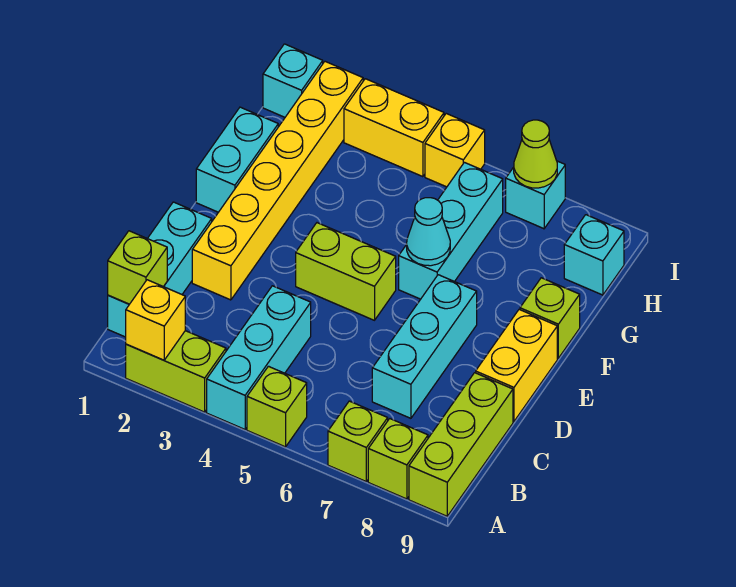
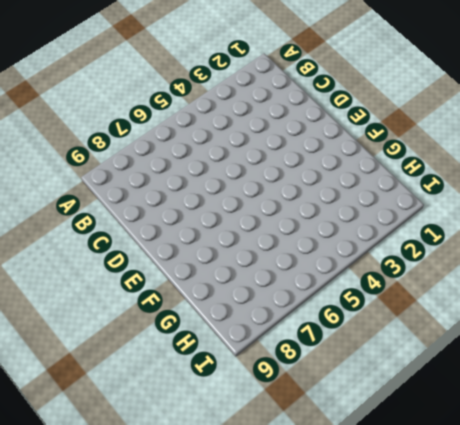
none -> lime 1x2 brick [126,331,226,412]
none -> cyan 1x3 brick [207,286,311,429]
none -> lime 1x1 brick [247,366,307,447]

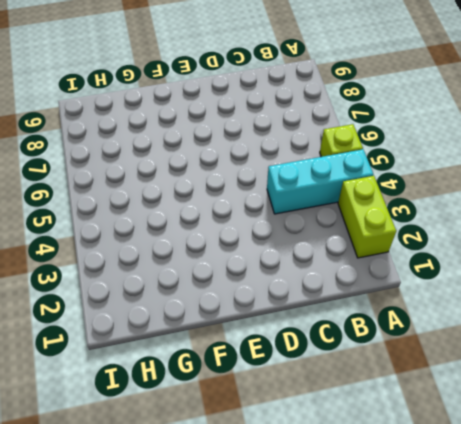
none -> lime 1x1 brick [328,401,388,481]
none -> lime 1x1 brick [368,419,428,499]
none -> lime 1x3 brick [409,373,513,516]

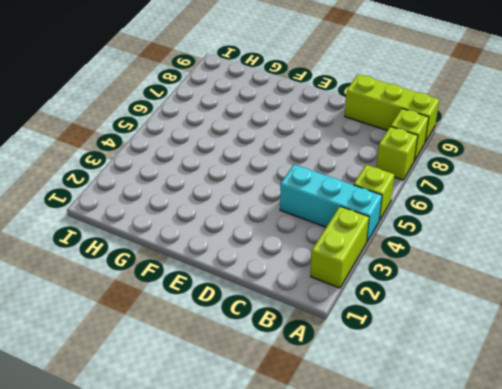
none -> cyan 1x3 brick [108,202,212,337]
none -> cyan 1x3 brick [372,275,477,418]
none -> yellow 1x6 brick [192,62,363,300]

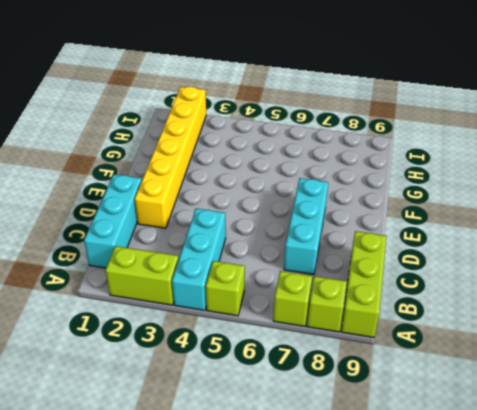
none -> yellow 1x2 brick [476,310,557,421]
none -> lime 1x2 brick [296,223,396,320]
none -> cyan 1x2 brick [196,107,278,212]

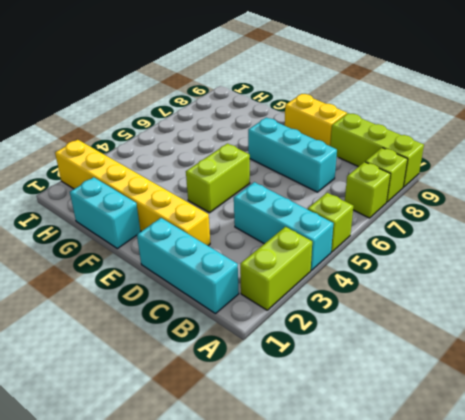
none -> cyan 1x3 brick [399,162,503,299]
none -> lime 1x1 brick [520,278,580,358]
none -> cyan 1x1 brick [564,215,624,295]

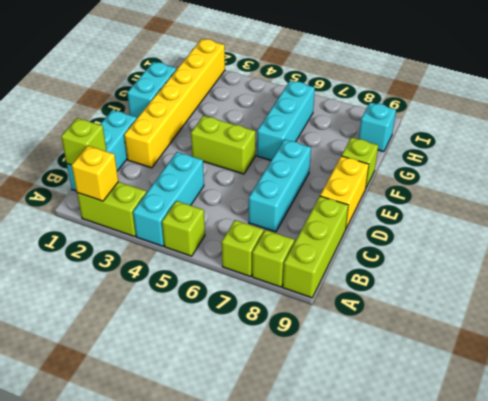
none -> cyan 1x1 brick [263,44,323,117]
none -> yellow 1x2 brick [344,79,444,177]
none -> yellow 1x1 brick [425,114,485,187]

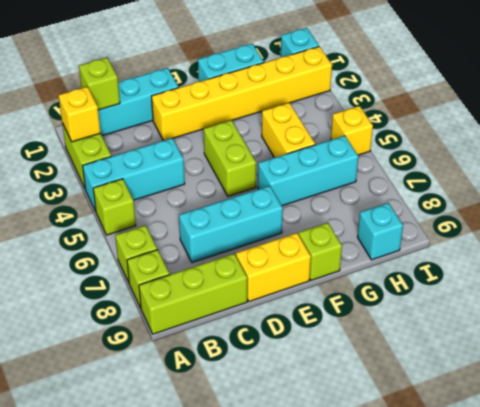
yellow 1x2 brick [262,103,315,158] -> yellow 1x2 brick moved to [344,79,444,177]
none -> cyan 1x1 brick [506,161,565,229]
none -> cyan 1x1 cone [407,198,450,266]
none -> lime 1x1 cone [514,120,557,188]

# # # # # # #

WORK REQUEST ::
Retype the lines from the one containing "none -> cyan 1x3 brick [399,162,503,299]" down to the last line of the records, both included, exactly and nothing more. Pictures stay out.

EXERCISE SOLUTION ::
none -> cyan 1x3 brick [399,162,503,299]
none -> lime 1x1 brick [520,278,580,358]
none -> cyan 1x1 brick [564,215,624,295]

none -> cyan 1x1 brick [263,44,323,117]
none -> yellow 1x2 brick [344,79,444,177]
none -> yellow 1x1 brick [425,114,485,187]

yellow 1x2 brick [262,103,315,158] -> yellow 1x2 brick moved to [344,79,444,177]
none -> cyan 1x1 brick [506,161,565,229]
none -> cyan 1x1 cone [407,198,450,266]
none -> lime 1x1 cone [514,120,557,188]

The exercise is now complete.